* Exercise instructions *
Two lines mark the range in the entries below: the one holding "D2: LED green" and the one holding "LDR1: VT90N1 (GND, n5) -> VT90N1 (GND, J1/1)". Set down those two and all lines between them, exactly.

* Records for processing *

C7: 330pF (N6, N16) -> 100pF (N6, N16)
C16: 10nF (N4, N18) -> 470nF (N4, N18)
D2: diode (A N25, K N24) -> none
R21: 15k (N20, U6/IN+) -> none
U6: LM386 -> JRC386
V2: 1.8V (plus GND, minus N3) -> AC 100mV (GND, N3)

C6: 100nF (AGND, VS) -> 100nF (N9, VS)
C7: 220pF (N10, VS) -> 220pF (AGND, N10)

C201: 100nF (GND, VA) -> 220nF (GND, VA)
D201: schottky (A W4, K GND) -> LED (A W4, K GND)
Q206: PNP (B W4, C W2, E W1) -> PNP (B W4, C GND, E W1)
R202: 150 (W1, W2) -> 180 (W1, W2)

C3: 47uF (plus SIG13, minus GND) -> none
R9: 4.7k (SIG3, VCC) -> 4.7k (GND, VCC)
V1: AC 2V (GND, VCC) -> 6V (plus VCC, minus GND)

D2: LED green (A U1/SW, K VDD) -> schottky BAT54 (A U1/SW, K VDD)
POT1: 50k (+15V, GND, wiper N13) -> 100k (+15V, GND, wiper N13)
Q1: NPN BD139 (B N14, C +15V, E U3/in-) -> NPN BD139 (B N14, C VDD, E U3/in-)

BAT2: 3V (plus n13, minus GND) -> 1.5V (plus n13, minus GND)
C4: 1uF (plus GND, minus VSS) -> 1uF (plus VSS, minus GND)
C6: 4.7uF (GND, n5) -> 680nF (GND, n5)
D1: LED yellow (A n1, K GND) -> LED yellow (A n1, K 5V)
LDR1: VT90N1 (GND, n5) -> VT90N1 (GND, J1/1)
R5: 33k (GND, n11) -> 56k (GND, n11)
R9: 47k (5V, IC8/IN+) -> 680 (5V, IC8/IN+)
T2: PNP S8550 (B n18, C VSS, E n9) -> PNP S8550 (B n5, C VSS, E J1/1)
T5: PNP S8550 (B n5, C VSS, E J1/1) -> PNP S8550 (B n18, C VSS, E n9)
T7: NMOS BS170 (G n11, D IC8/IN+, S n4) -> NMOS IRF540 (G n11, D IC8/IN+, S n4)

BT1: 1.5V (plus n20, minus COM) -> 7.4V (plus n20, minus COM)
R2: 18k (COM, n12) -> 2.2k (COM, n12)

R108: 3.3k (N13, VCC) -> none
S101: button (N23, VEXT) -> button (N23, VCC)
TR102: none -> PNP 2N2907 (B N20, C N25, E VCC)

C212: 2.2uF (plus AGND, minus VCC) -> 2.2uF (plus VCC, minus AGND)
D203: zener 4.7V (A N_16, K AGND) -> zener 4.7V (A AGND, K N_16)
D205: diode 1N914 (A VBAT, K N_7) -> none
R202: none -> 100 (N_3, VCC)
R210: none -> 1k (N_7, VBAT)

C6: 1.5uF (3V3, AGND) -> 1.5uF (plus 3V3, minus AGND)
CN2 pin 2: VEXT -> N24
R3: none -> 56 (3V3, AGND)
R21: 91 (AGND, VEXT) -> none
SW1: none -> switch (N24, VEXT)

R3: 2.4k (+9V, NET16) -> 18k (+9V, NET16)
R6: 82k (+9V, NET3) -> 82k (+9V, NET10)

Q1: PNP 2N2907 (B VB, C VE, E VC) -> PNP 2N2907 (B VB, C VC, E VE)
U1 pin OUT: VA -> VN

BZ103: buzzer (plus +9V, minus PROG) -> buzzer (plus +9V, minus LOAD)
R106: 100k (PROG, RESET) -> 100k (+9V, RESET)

* Result *
D2: LED green (A U1/SW, K VDD) -> schottky BAT54 (A U1/SW, K VDD)
POT1: 50k (+15V, GND, wiper N13) -> 100k (+15V, GND, wiper N13)
Q1: NPN BD139 (B N14, C +15V, E U3/in-) -> NPN BD139 (B N14, C VDD, E U3/in-)

BAT2: 3V (plus n13, minus GND) -> 1.5V (plus n13, minus GND)
C4: 1uF (plus GND, minus VSS) -> 1uF (plus VSS, minus GND)
C6: 4.7uF (GND, n5) -> 680nF (GND, n5)
D1: LED yellow (A n1, K GND) -> LED yellow (A n1, K 5V)
LDR1: VT90N1 (GND, n5) -> VT90N1 (GND, J1/1)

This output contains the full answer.